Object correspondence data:
*** Begin section ***

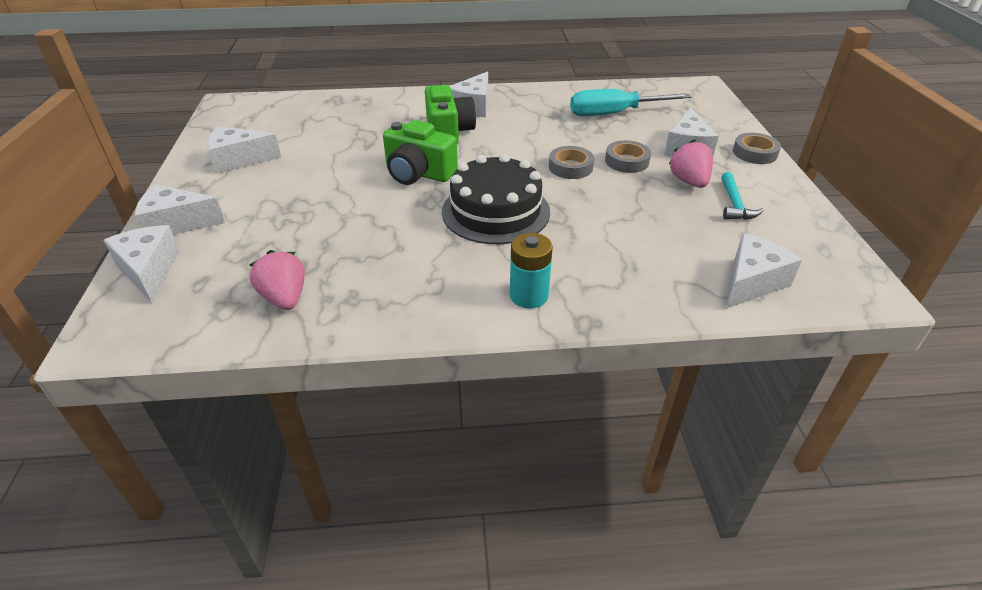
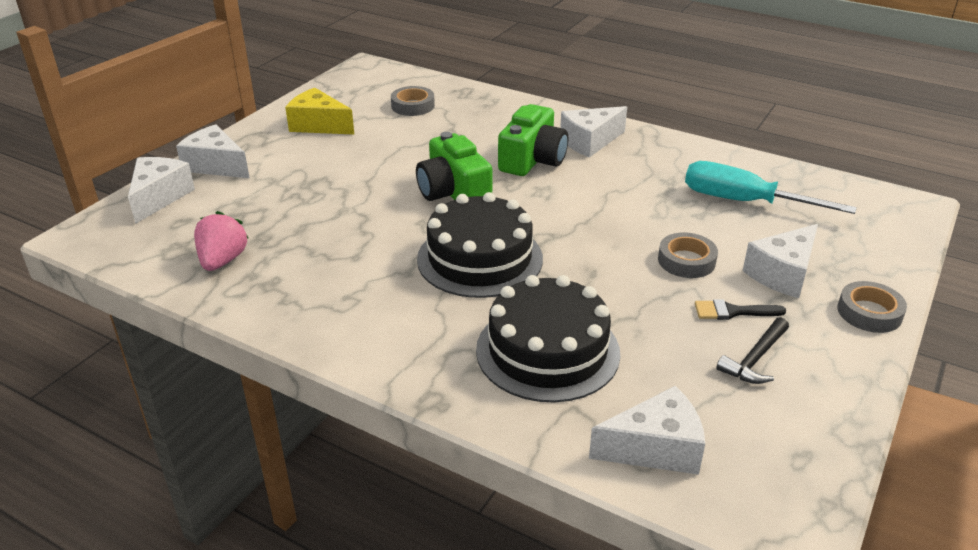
camera: 35 degrees right, 5 degrees down
white cheese [207,126,281,174] -> yellow cheese [285,88,354,135]
turquoise battery [510,233,553,308] -> none
grey tape [549,146,594,179] -> grey tape moved to [391,86,435,116]
pink strawberry [669,139,713,188] -> black brush [695,299,786,320]
turquoise hammer [721,172,763,220] -> black hammer [716,317,789,384]
none -> black cake [476,275,620,403]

*** End section ***

EXERCISE DESCRIPTION: Restate each entry word for word. Omit every picture.

WRITTEN SOLUTION:
camera: 35 degrees right, 5 degrees down
white cheese [207,126,281,174] -> yellow cheese [285,88,354,135]
turquoise battery [510,233,553,308] -> none
grey tape [549,146,594,179] -> grey tape moved to [391,86,435,116]
pink strawberry [669,139,713,188] -> black brush [695,299,786,320]
turquoise hammer [721,172,763,220] -> black hammer [716,317,789,384]
none -> black cake [476,275,620,403]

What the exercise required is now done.